- Object state comparisons:
>>>

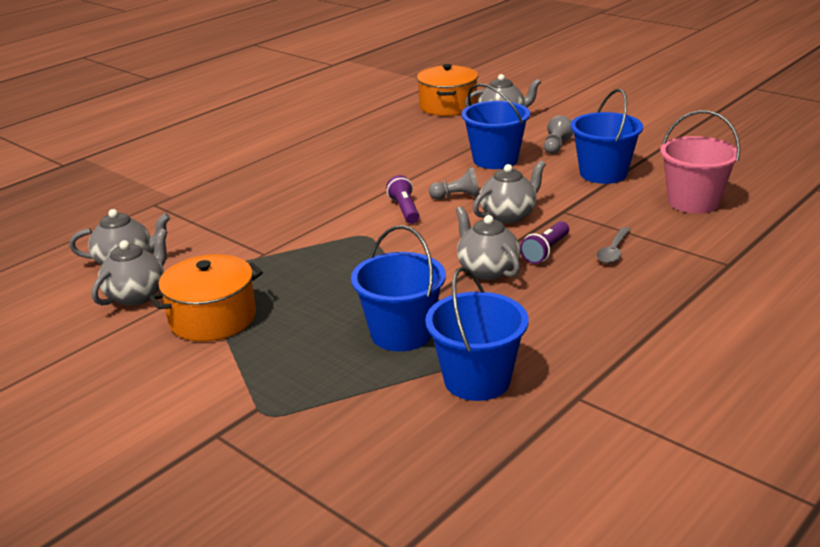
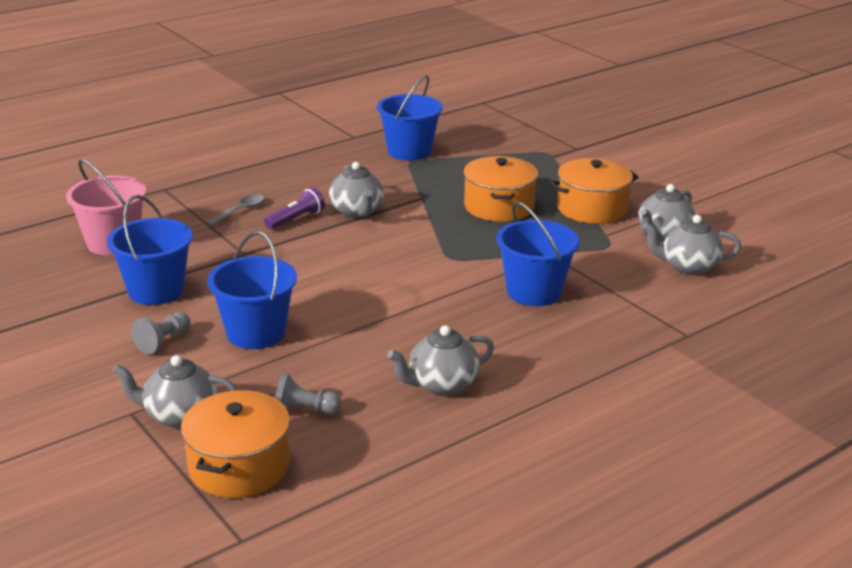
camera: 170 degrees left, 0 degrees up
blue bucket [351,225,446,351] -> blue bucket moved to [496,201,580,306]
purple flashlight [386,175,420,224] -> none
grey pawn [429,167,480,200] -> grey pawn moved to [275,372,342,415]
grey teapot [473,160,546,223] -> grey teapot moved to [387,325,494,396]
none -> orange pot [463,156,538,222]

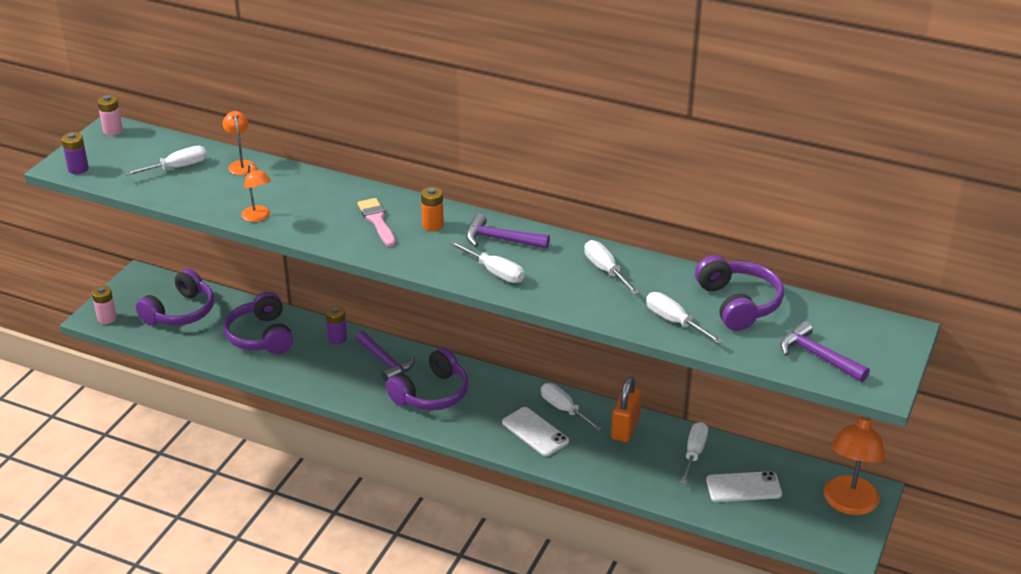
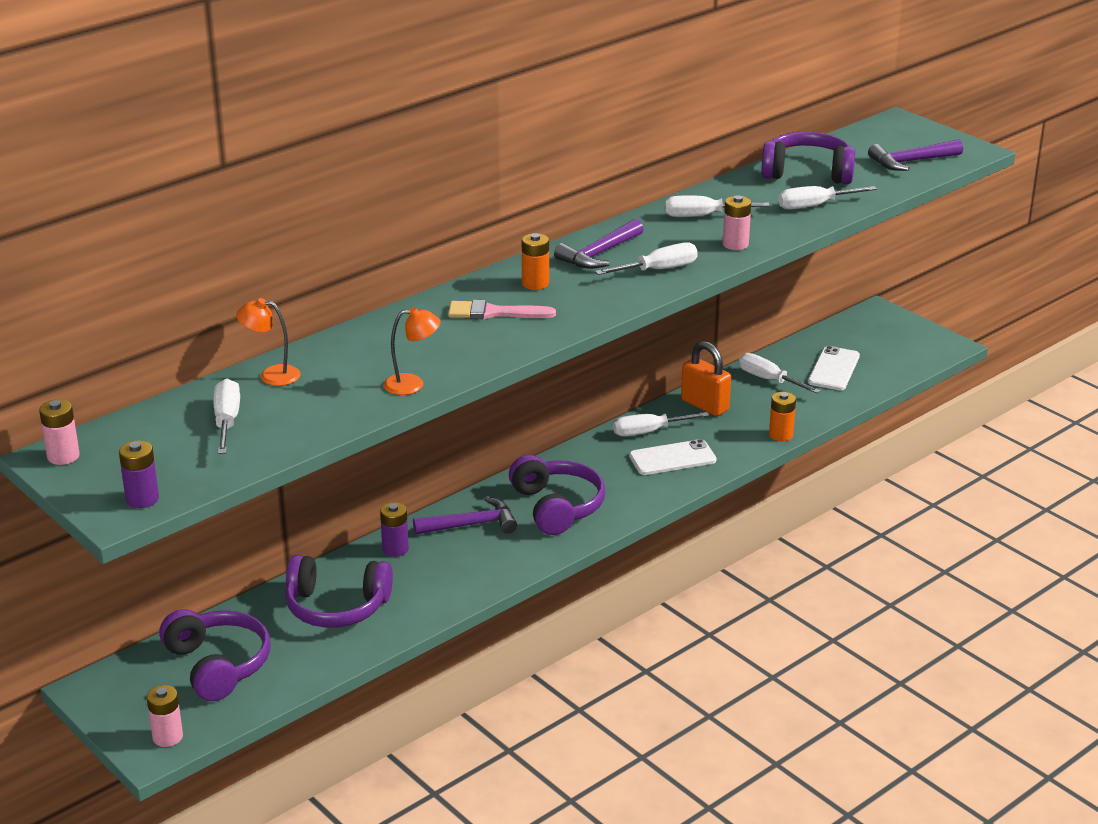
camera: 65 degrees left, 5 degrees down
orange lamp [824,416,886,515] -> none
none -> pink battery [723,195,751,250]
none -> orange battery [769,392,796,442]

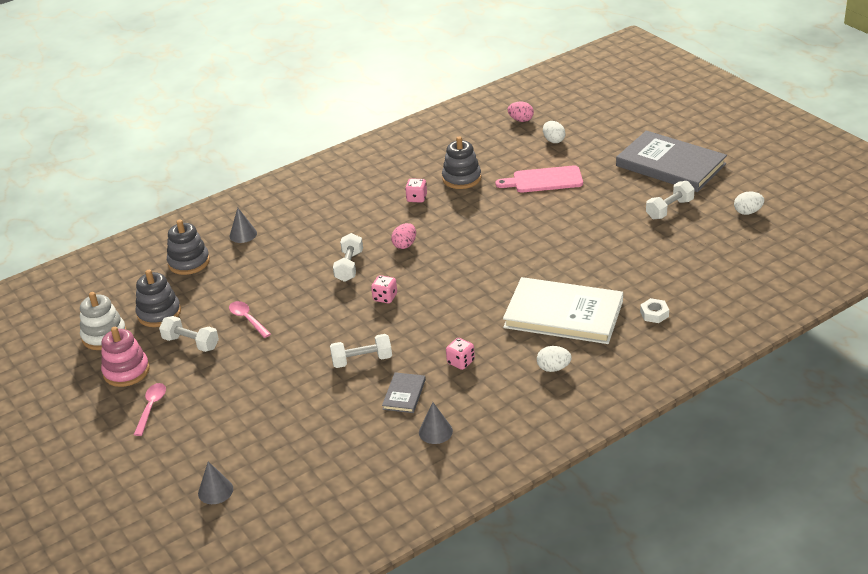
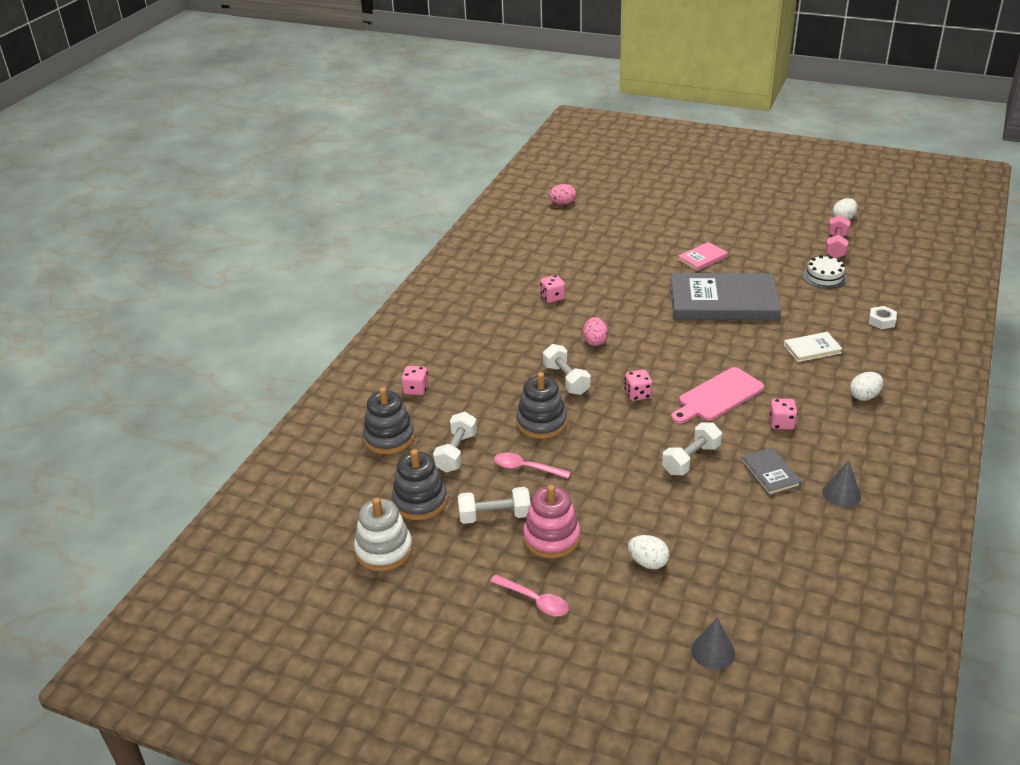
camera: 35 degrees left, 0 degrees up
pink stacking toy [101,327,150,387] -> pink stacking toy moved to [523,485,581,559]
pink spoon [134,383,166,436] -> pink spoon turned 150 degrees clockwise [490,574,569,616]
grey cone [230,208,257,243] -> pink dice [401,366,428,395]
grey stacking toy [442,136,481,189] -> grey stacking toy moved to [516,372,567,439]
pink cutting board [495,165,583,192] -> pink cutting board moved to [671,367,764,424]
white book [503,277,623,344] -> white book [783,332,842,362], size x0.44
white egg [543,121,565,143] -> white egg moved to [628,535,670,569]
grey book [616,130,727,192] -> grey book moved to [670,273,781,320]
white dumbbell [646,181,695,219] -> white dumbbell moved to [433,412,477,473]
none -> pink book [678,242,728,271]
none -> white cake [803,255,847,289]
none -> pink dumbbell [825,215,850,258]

<<<

- TRY IT: Would you reproduce, exactly and with nothing added, every line from the beginning of the entries above through the line that contains "orange lamp [824,416,886,515] -> none", both included, leaving out the pictures?

- TASK SOLUTION:
camera: 170 degrees left, 0 degrees up
blue bucket [351,225,446,351] -> blue bucket moved to [496,201,580,306]
purple flashlight [386,175,420,224] -> none
grey pawn [429,167,480,200] -> grey pawn moved to [275,372,342,415]
grey teapot [473,160,546,223] -> grey teapot moved to [387,325,494,396]
none -> orange pot [463,156,538,222]

camera: 65 degrees left, 5 degrees down
orange lamp [824,416,886,515] -> none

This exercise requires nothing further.